PROVIDED MATERIAL ▸
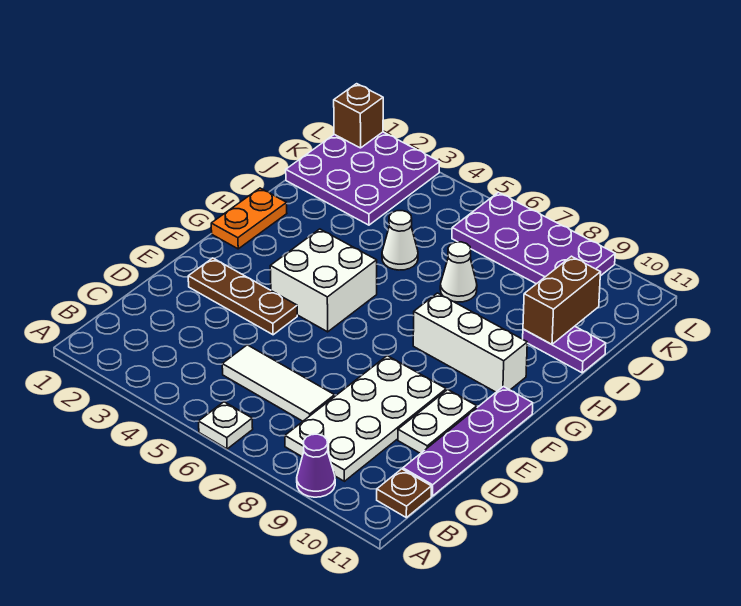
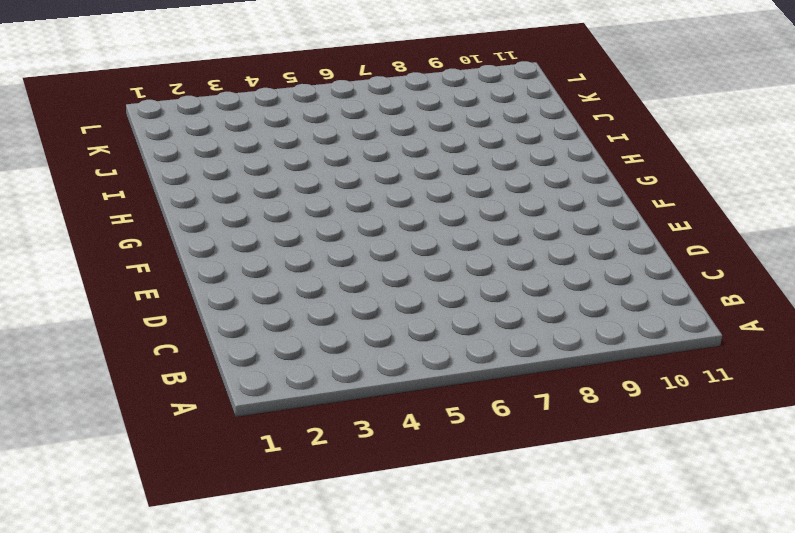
none -> white plate A6 level 1
none -> purple cone A9 level 1
none -> white plate B8:E9 level 1

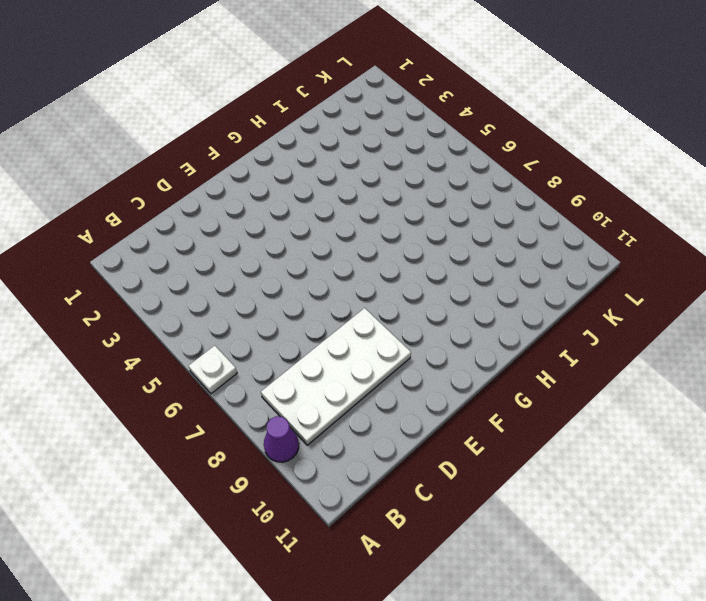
none -> brown plate B11 level 1
none -> white tile C5:C7 level 1
none -> purple plate C11:F11 level 1

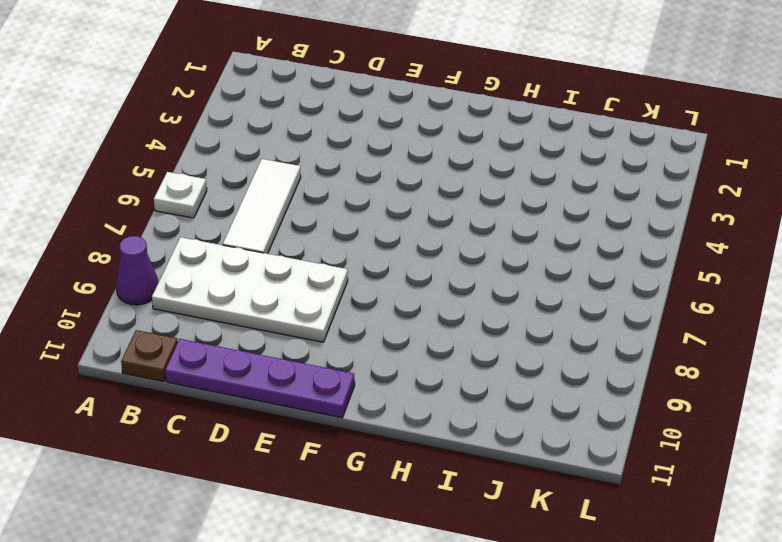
none -> white plate D10:E10 level 1
none -> brown plate E2:E4 level 1
none -> white brick F4:G5 level 1

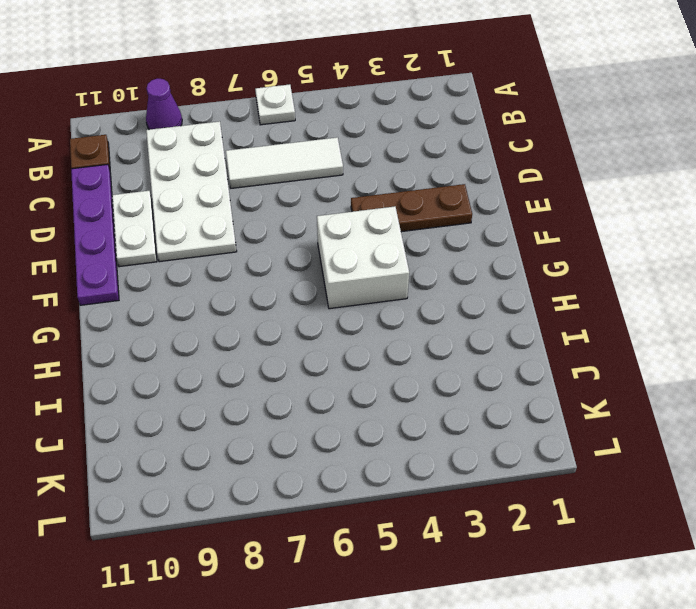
none -> orange plate G1:H1 level 1
none -> white brick G8:G10 level 1
none -> white cone I5 level 1

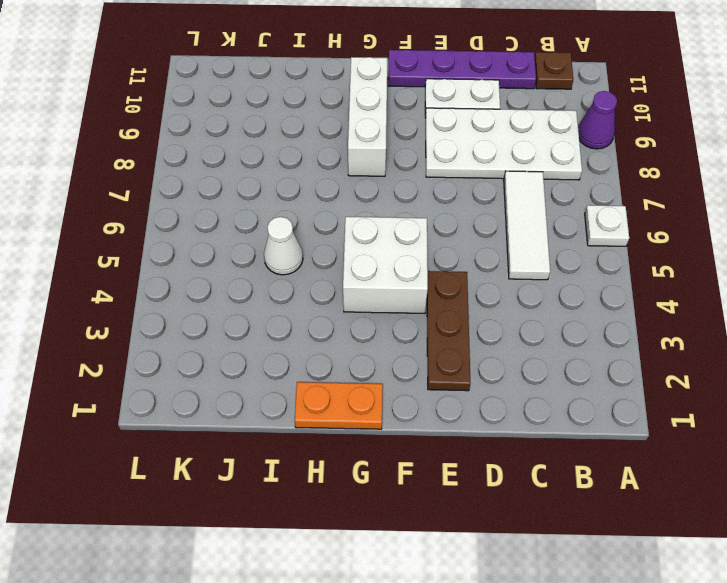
none -> white cone I7 level 1
none -> purple plate I10:I11 level 1
none -> purple plate J1:L3 level 1

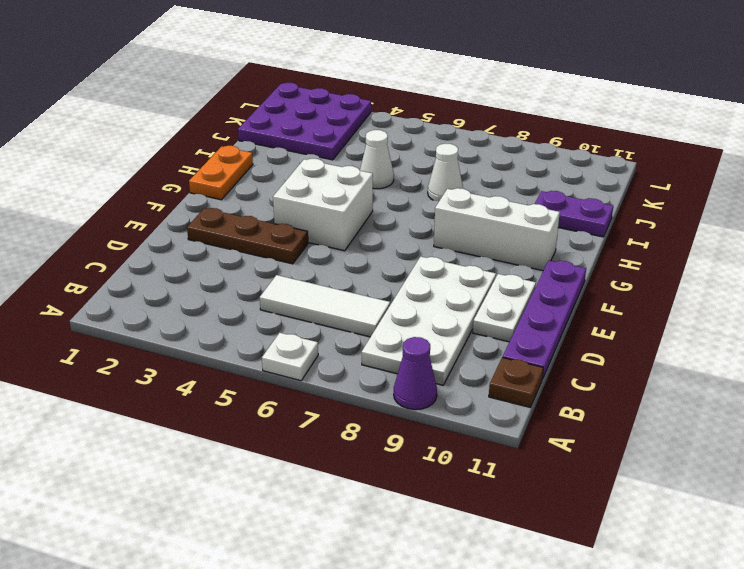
none -> purple plate K6:L9 level 1
none -> brown brick I10:J10 level 2
none -> brown brick L1 level 2

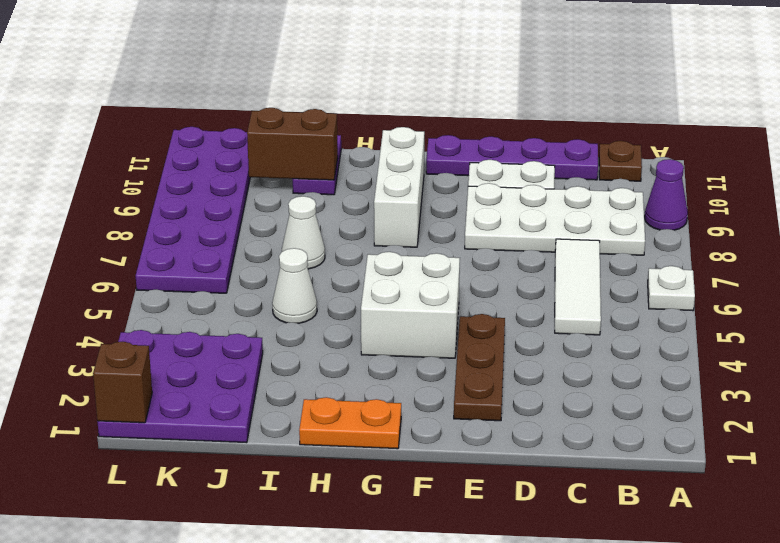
purple plate K6:L11 level 1 -> purple plate K6:L9 level 1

TASK TO COMPLETE ▸ If an entry contains an image, print the rest of that entry exactly and leave the image out.

RESPONSE TO THE TASK ▸
none -> white plate A6 level 1
none -> purple cone A9 level 1
none -> white plate B8:E9 level 1

none -> brown plate B11 level 1
none -> white tile C5:C7 level 1
none -> purple plate C11:F11 level 1

none -> white plate D10:E10 level 1
none -> brown plate E2:E4 level 1
none -> white brick F4:G5 level 1

none -> orange plate G1:H1 level 1
none -> white brick G8:G10 level 1
none -> white cone I5 level 1

none -> white cone I7 level 1
none -> purple plate I10:I11 level 1
none -> purple plate J1:L3 level 1

none -> purple plate K6:L9 level 1
none -> brown brick I10:J10 level 2
none -> brown brick L1 level 2

purple plate K6:L11 level 1 -> purple plate K6:L9 level 1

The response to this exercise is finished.